Your task —
The result should be an exact copy of the entries that follow, with no pictures included.

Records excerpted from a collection
+===+
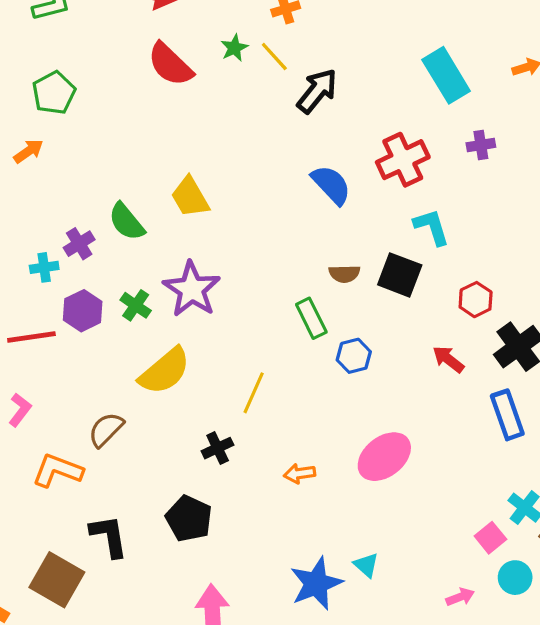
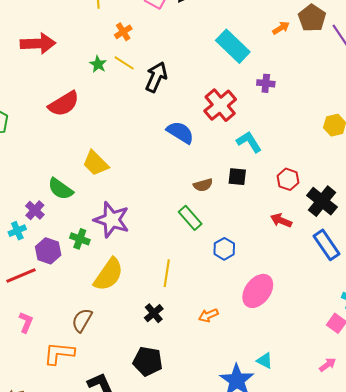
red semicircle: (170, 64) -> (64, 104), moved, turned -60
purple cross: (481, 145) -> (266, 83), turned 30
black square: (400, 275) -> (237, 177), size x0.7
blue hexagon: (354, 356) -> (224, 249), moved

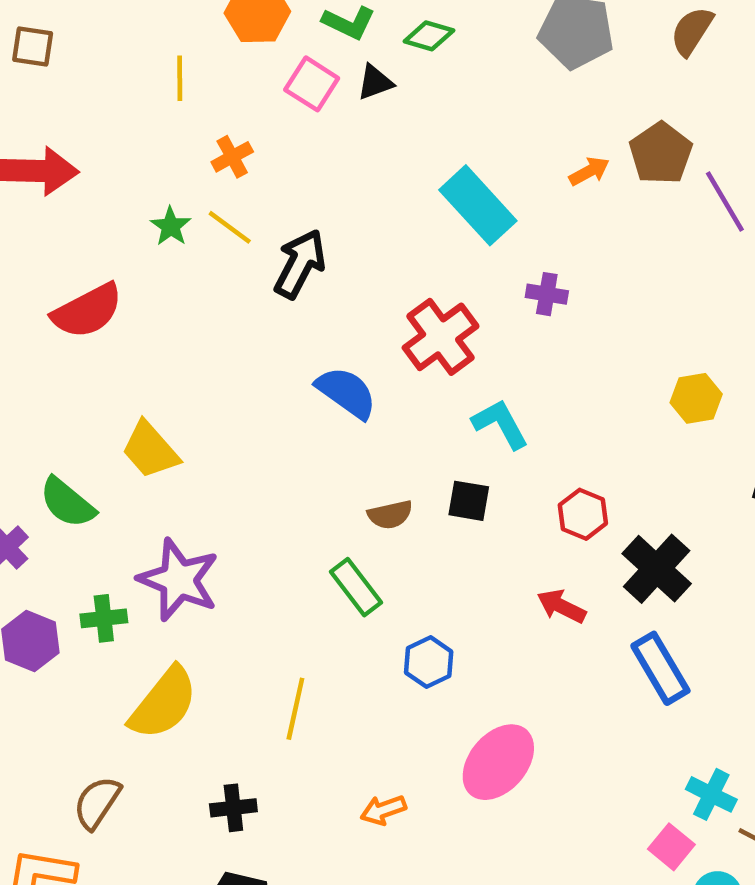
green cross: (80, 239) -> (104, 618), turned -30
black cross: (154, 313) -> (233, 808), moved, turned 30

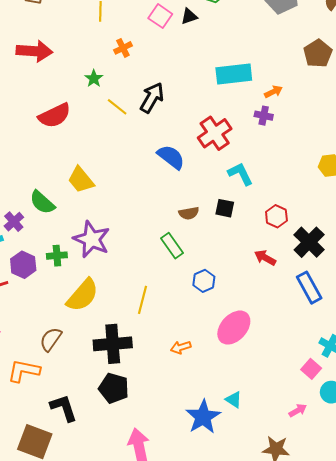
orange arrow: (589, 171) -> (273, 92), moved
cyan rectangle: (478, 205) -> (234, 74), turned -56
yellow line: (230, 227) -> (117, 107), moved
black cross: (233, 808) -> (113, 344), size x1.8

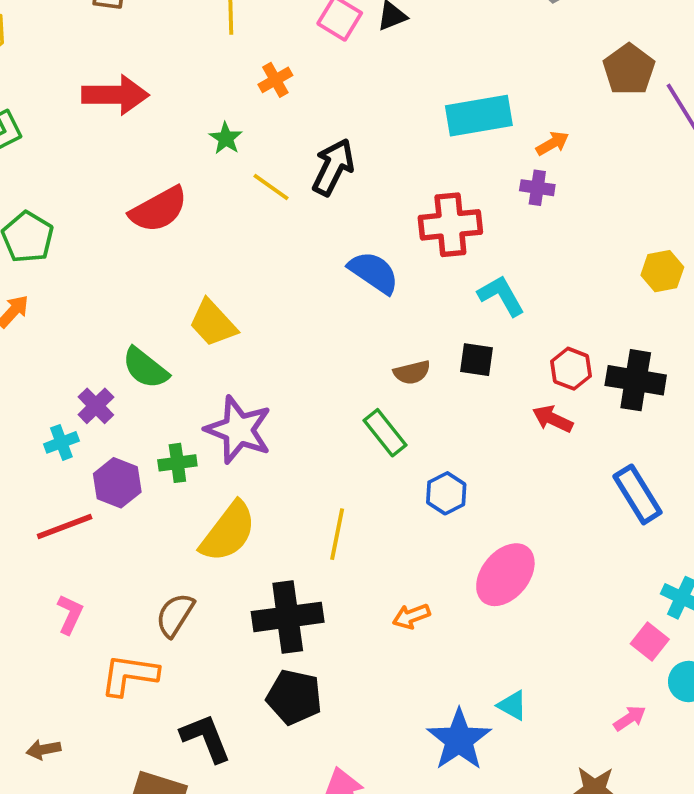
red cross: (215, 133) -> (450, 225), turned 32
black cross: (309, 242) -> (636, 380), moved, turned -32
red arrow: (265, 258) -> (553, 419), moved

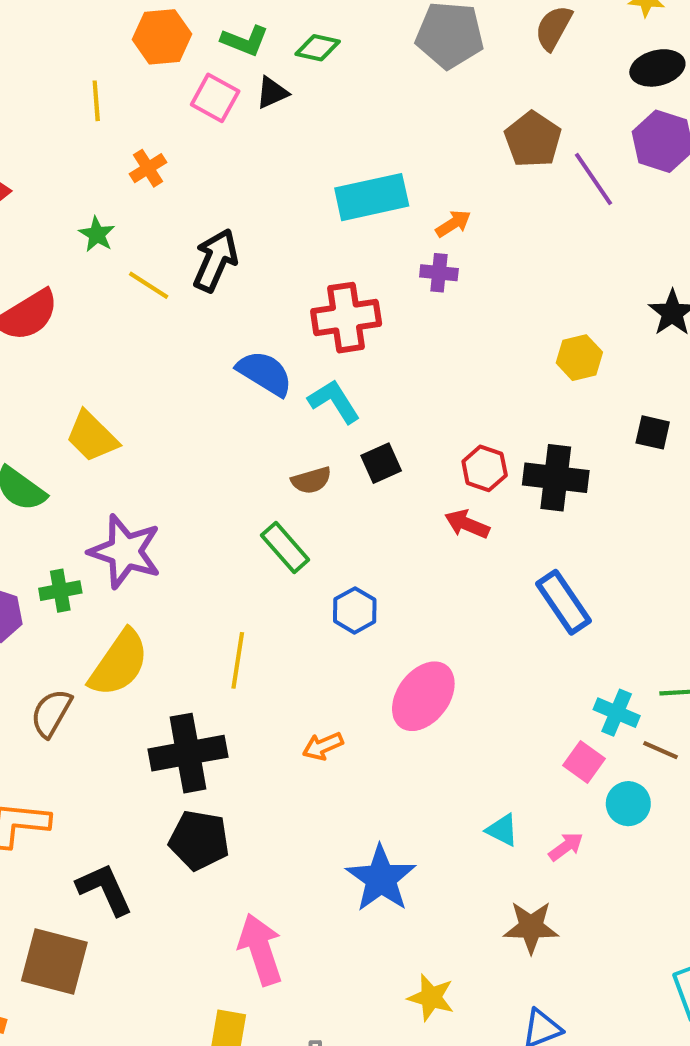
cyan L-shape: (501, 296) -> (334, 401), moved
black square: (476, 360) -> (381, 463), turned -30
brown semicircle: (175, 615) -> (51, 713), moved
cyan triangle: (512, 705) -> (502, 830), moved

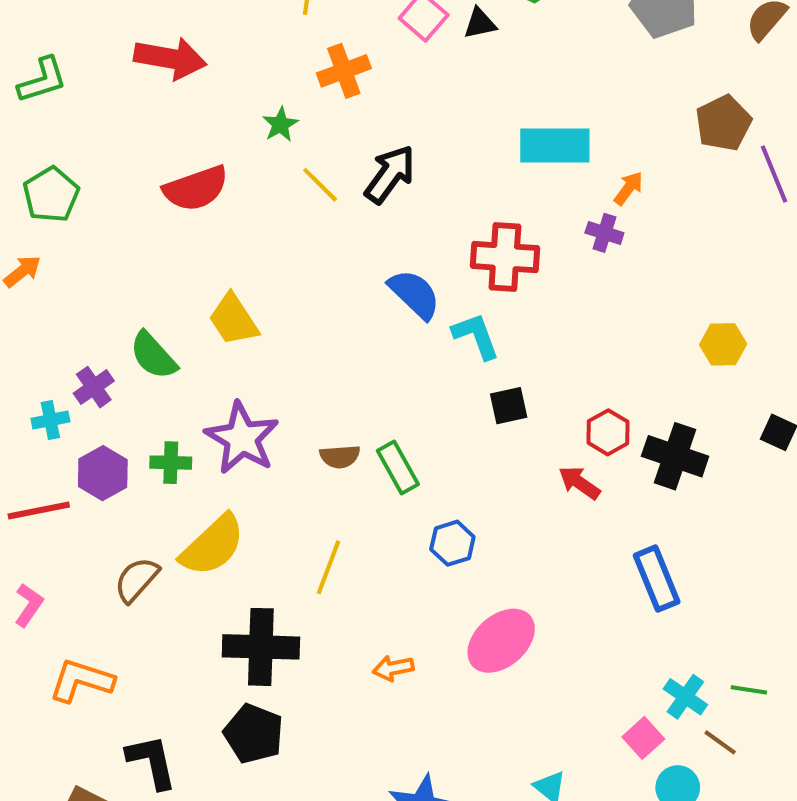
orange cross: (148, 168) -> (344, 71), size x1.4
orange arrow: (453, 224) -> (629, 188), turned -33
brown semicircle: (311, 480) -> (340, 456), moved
+===+
Solved exercise —
red semicircle: (170, 64) -> (64, 104), moved, turned -60
purple cross: (481, 145) -> (266, 83), turned 30
black square: (400, 275) -> (237, 177), size x0.7
blue hexagon: (354, 356) -> (224, 249), moved

green cross: (80, 239) -> (104, 618), turned -30
black cross: (154, 313) -> (233, 808), moved, turned 30

orange arrow: (589, 171) -> (273, 92), moved
cyan rectangle: (478, 205) -> (234, 74), turned -56
yellow line: (230, 227) -> (117, 107), moved
black cross: (233, 808) -> (113, 344), size x1.8

red cross: (215, 133) -> (450, 225), turned 32
black cross: (309, 242) -> (636, 380), moved, turned -32
red arrow: (265, 258) -> (553, 419), moved

cyan L-shape: (501, 296) -> (334, 401), moved
black square: (476, 360) -> (381, 463), turned -30
brown semicircle: (175, 615) -> (51, 713), moved
cyan triangle: (512, 705) -> (502, 830), moved

orange cross: (148, 168) -> (344, 71), size x1.4
orange arrow: (453, 224) -> (629, 188), turned -33
brown semicircle: (311, 480) -> (340, 456), moved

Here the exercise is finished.